Task requirements: Would you transcribe each entry exactly as it stands, omitting the pictures?

(Coordinate-based change listings)
------------------------------------

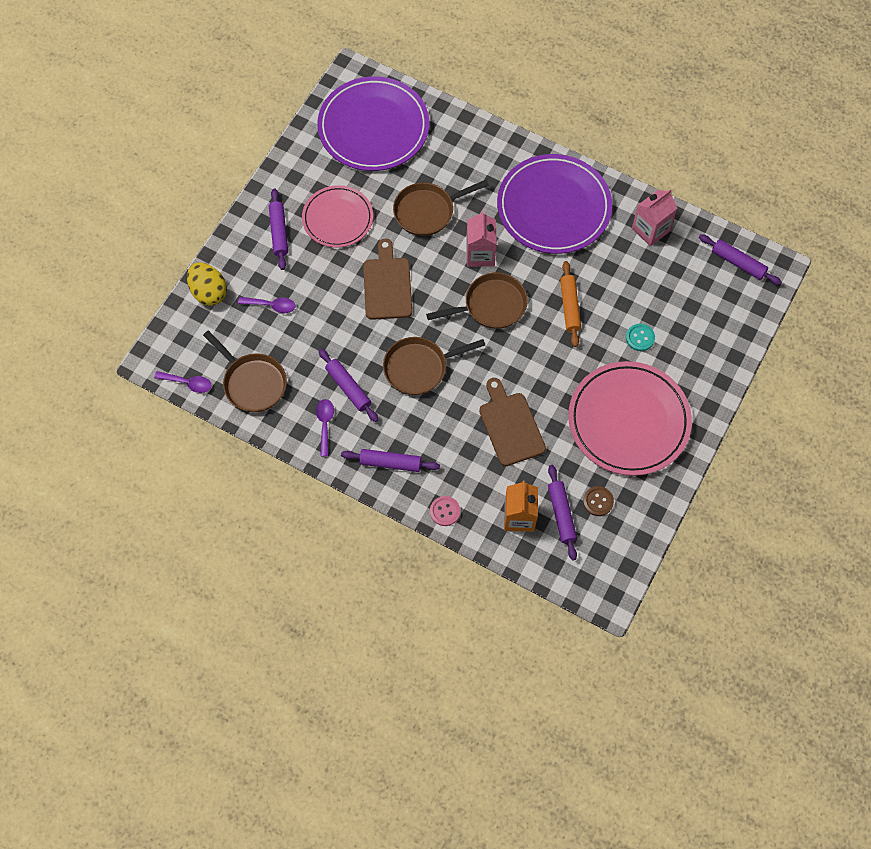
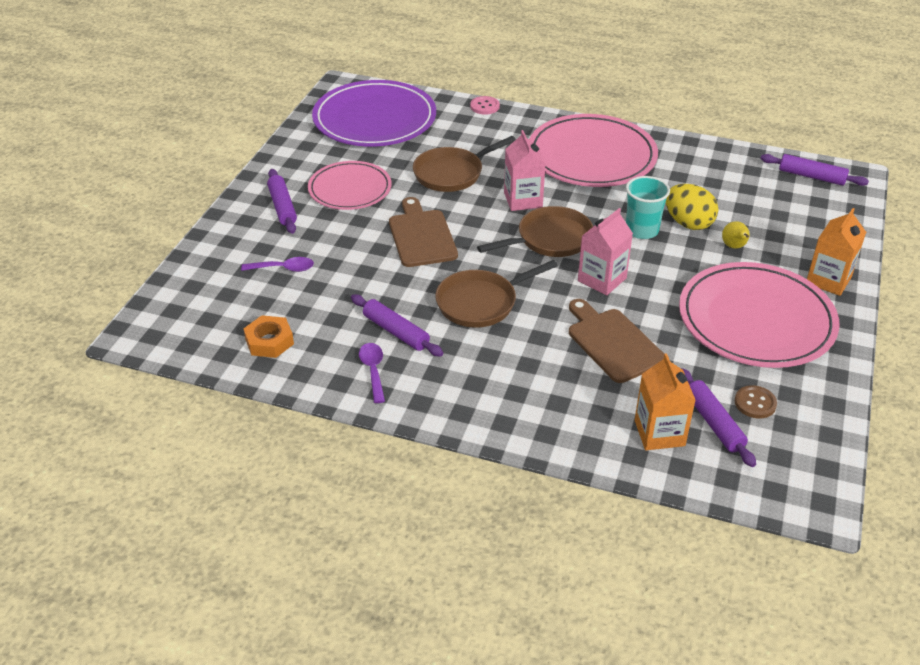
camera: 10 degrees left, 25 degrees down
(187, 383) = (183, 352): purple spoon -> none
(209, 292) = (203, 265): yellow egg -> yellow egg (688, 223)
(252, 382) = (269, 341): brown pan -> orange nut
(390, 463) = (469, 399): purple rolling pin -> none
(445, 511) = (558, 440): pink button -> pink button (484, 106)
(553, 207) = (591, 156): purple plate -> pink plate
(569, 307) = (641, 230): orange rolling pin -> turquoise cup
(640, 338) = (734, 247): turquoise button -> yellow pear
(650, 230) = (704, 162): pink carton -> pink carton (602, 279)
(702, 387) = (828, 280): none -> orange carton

------------------------------------

Exercise response:
camera: 10 degrees left, 25 degrees down
(187, 383) = (183, 352): purple spoon -> none
(209, 292) = (203, 265): yellow egg -> yellow egg (688, 223)
(252, 382) = (269, 341): brown pan -> orange nut
(390, 463) = (469, 399): purple rolling pin -> none
(445, 511) = (558, 440): pink button -> pink button (484, 106)
(553, 207) = (591, 156): purple plate -> pink plate
(569, 307) = (641, 230): orange rolling pin -> turquoise cup
(640, 338) = (734, 247): turquoise button -> yellow pear
(650, 230) = (704, 162): pink carton -> pink carton (602, 279)
(702, 387) = (828, 280): none -> orange carton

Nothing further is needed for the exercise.